» Data under study:
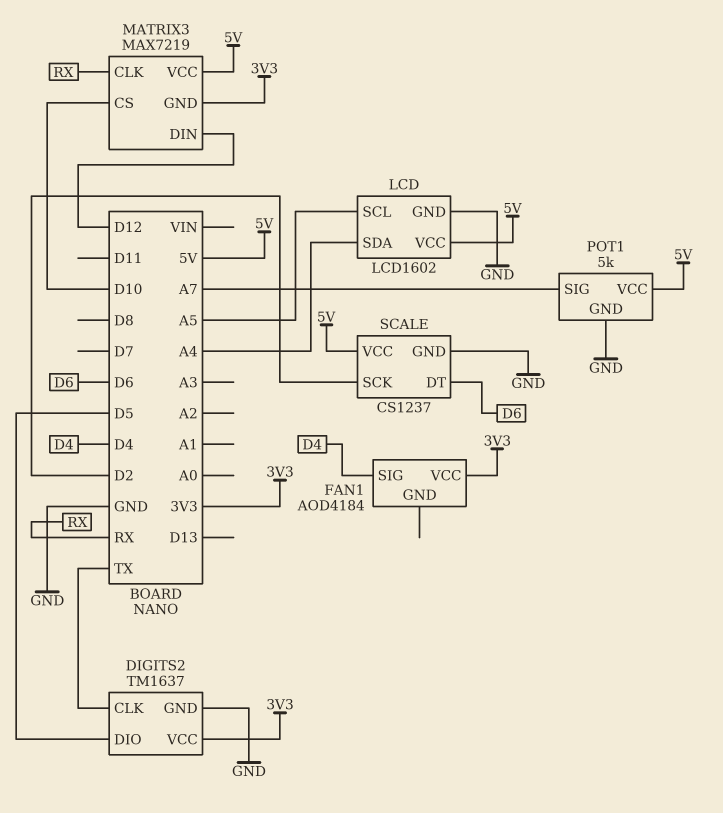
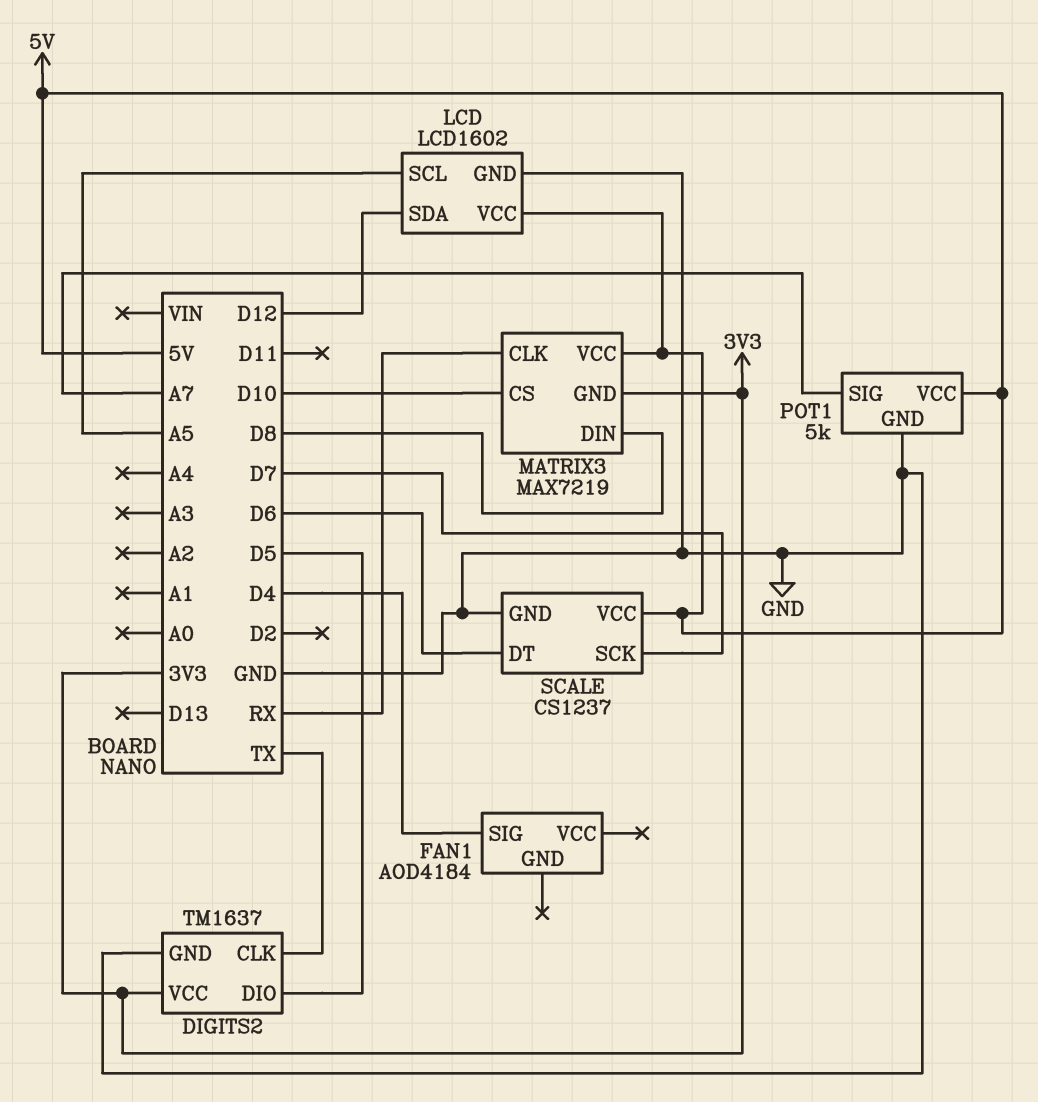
FAN1 pin VCC: 3V3 -> none
LCD pin SDA: A4 -> D12
MATRIX3 pin DIN: D12 -> D8
SCALE pin SCK: D2 -> D7

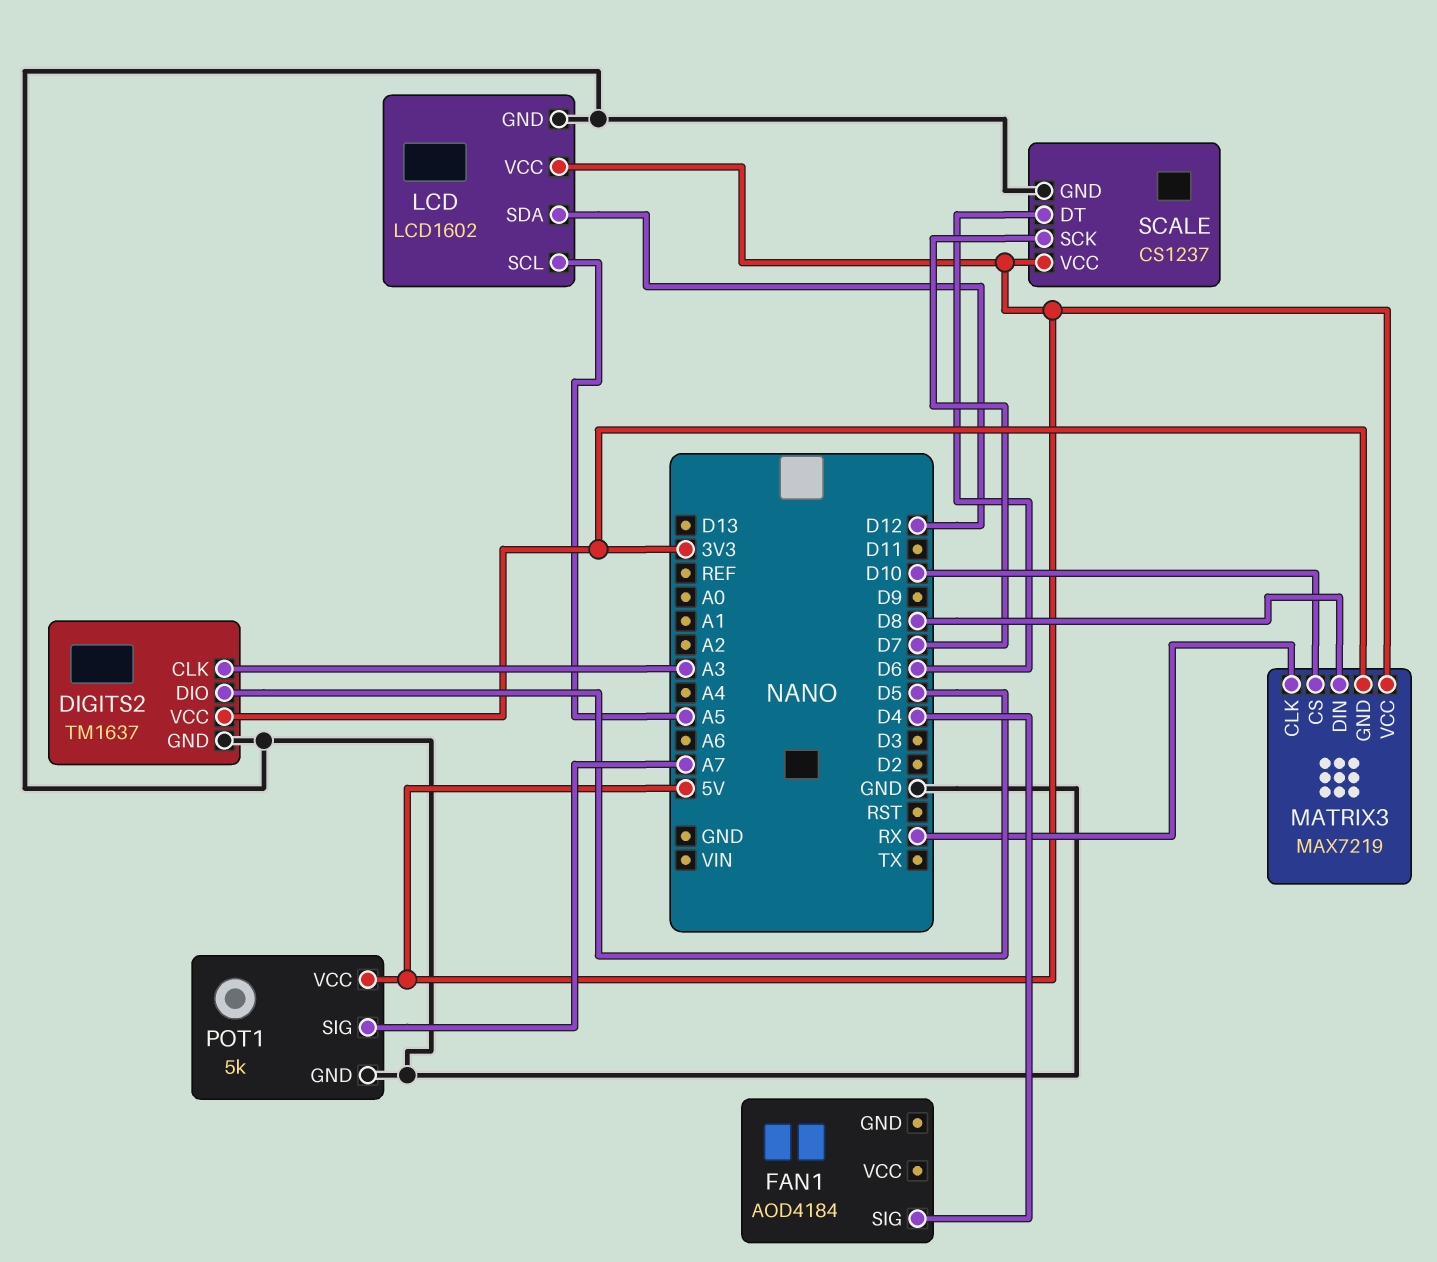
DIGITS2 pin CLK: TX -> A3

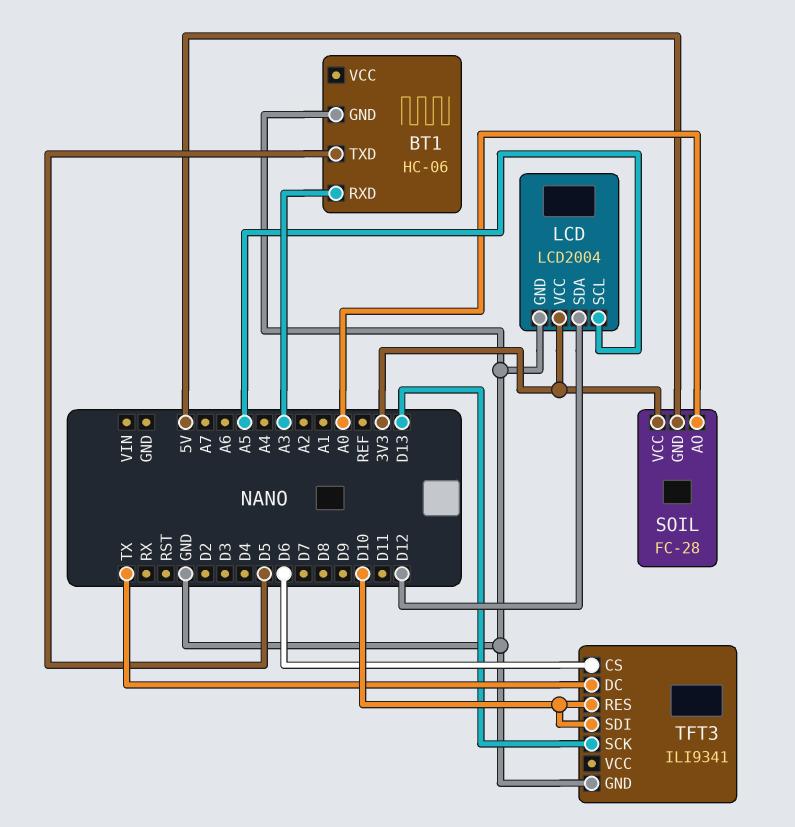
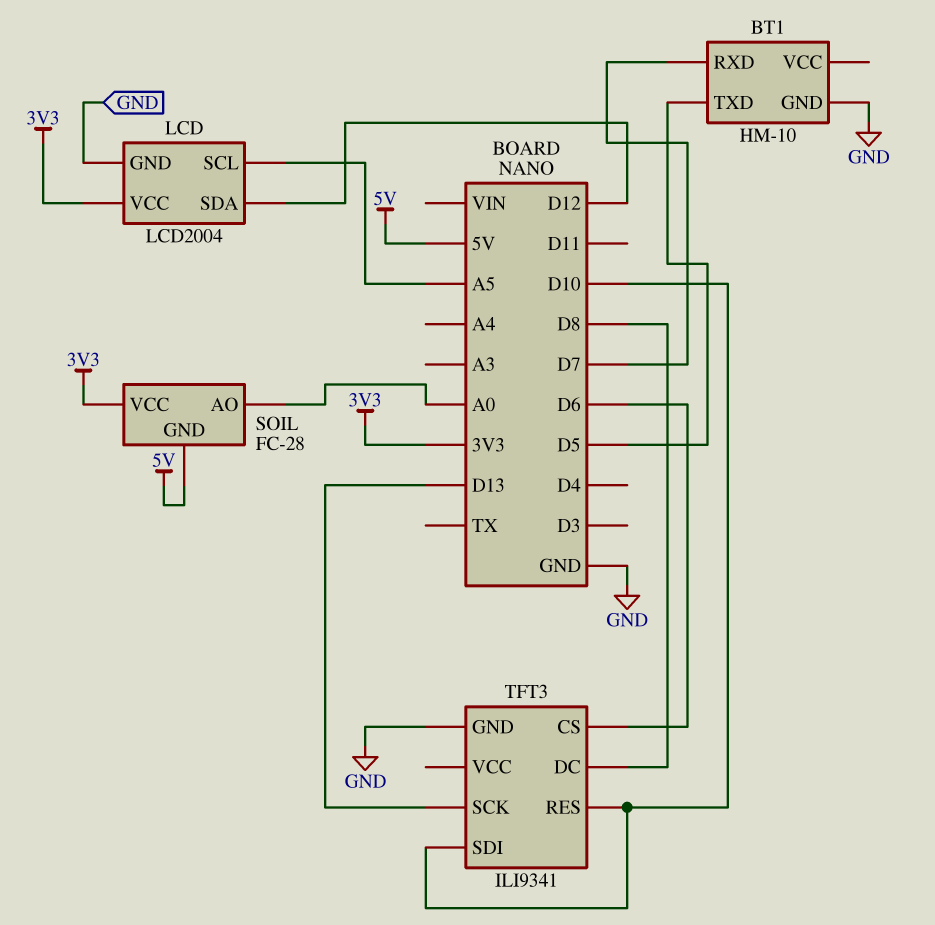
BT1: HC-06 -> HM-10
BT1 pin RXD: A3 -> D7
TFT3 pin DC: TX -> D8

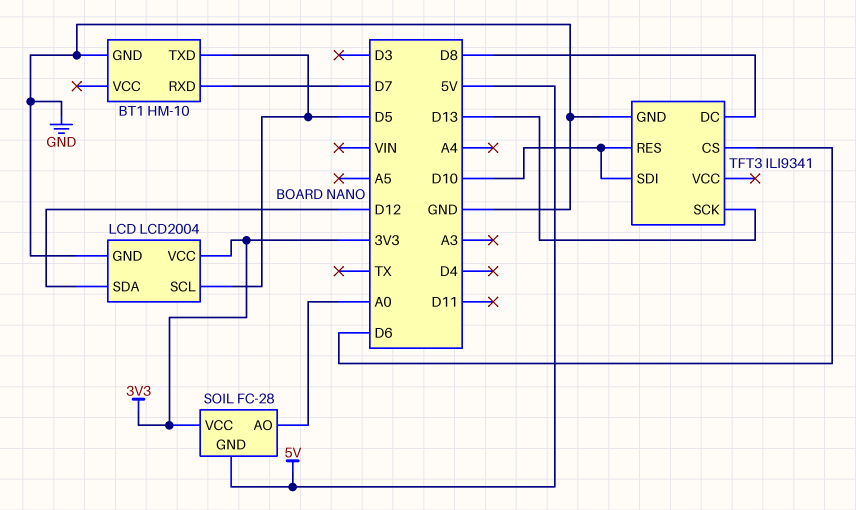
LCD pin SCL: A5 -> D5

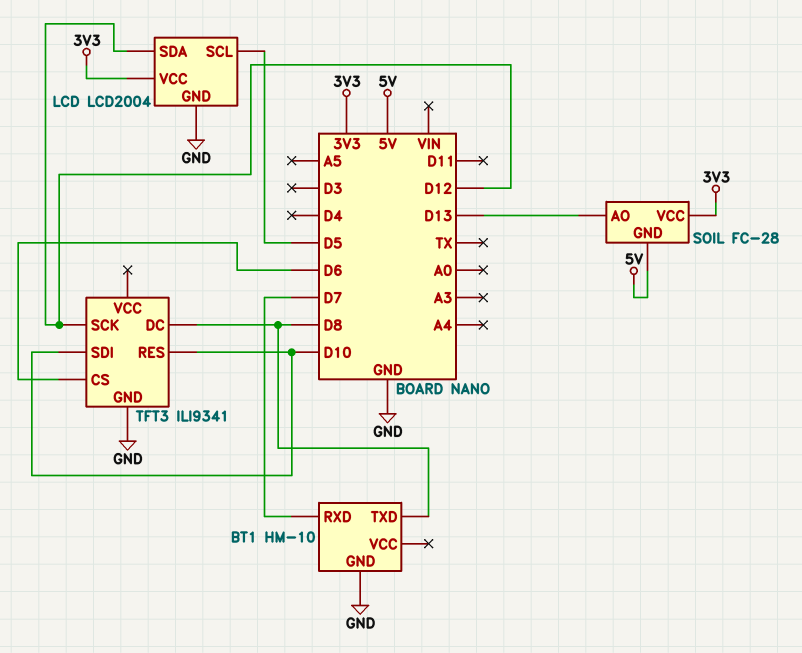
BT1 pin TXD: D5 -> D8
SOIL pin AO: A0 -> D13
TFT3 pin SCK: D13 -> D12

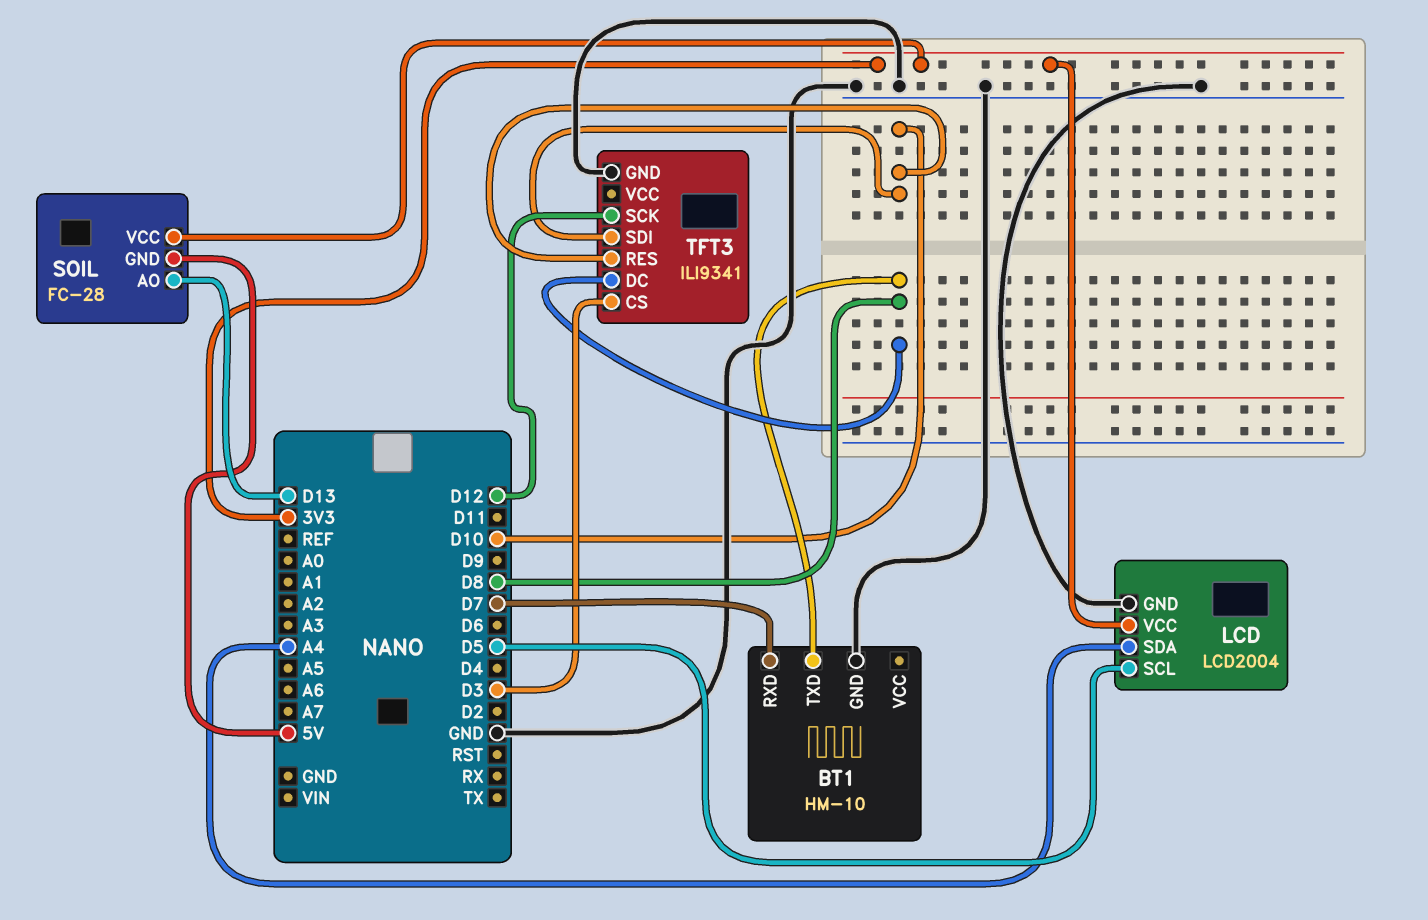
LCD pin SDA: D12 -> A4
TFT3 pin CS: D6 -> D3

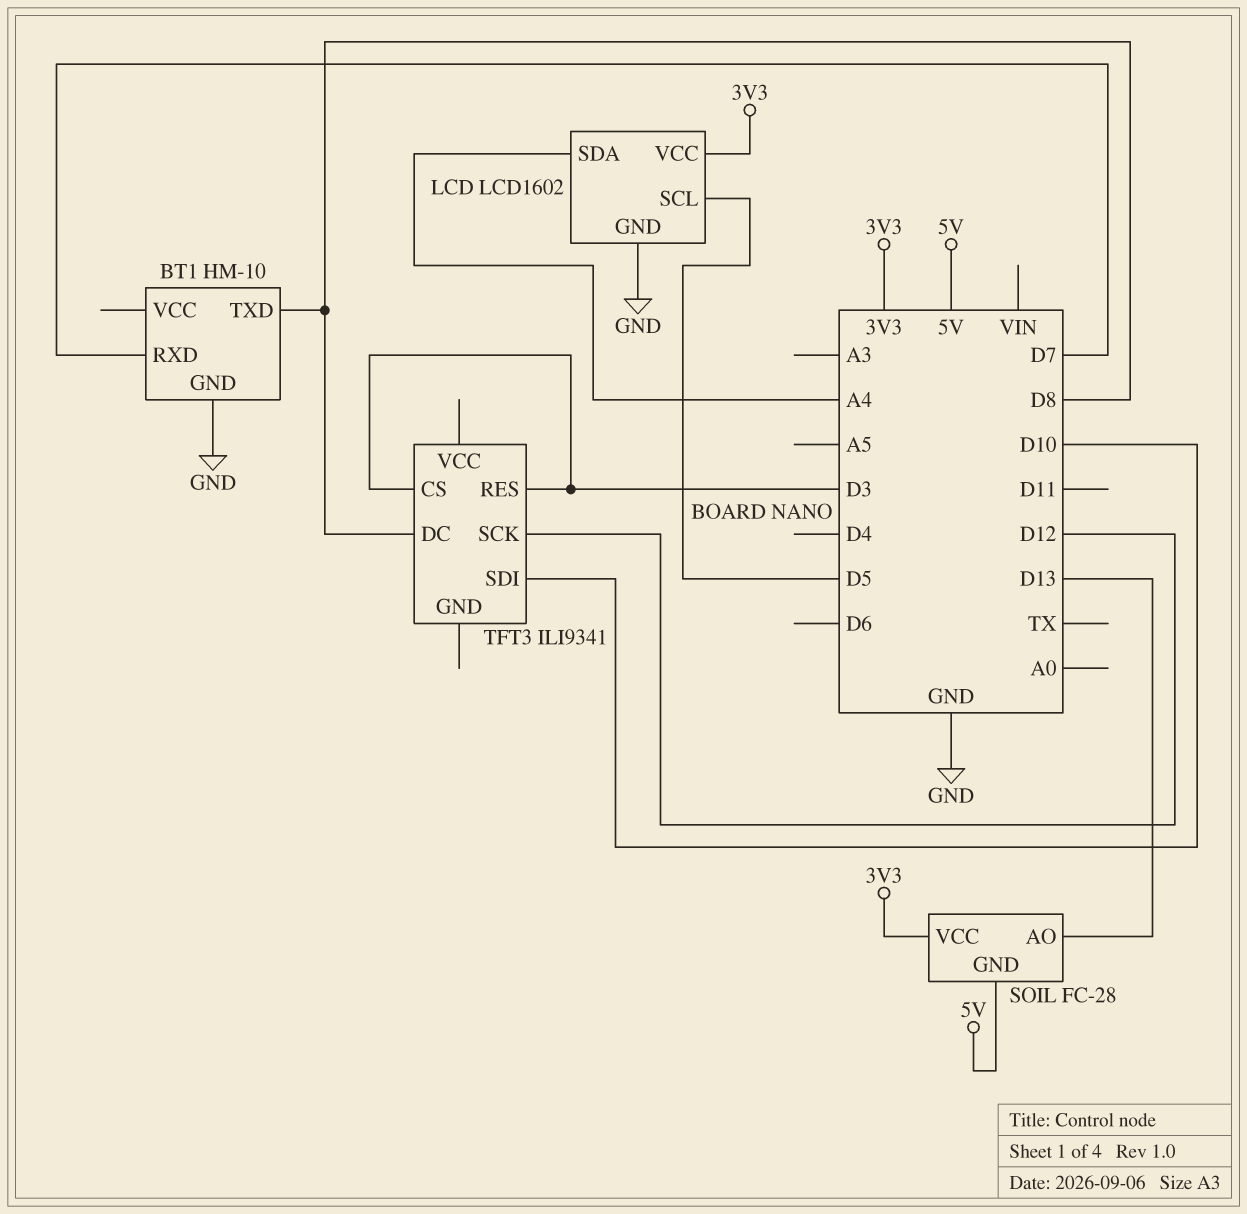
LCD: LCD2004 -> LCD1602
TFT3 pin GND: GND -> none
TFT3 pin RES: D10 -> D3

» What you should do: Repeat every record above exactly. Omit the pictures.

» Answer below:
FAN1 pin VCC: 3V3 -> none
LCD pin SDA: A4 -> D12
MATRIX3 pin DIN: D12 -> D8
SCALE pin SCK: D2 -> D7

DIGITS2 pin CLK: TX -> A3

BT1: HC-06 -> HM-10
BT1 pin RXD: A3 -> D7
TFT3 pin DC: TX -> D8

LCD pin SCL: A5 -> D5

BT1 pin TXD: D5 -> D8
SOIL pin AO: A0 -> D13
TFT3 pin SCK: D13 -> D12

LCD pin SDA: D12 -> A4
TFT3 pin CS: D6 -> D3

LCD: LCD2004 -> LCD1602
TFT3 pin GND: GND -> none
TFT3 pin RES: D10 -> D3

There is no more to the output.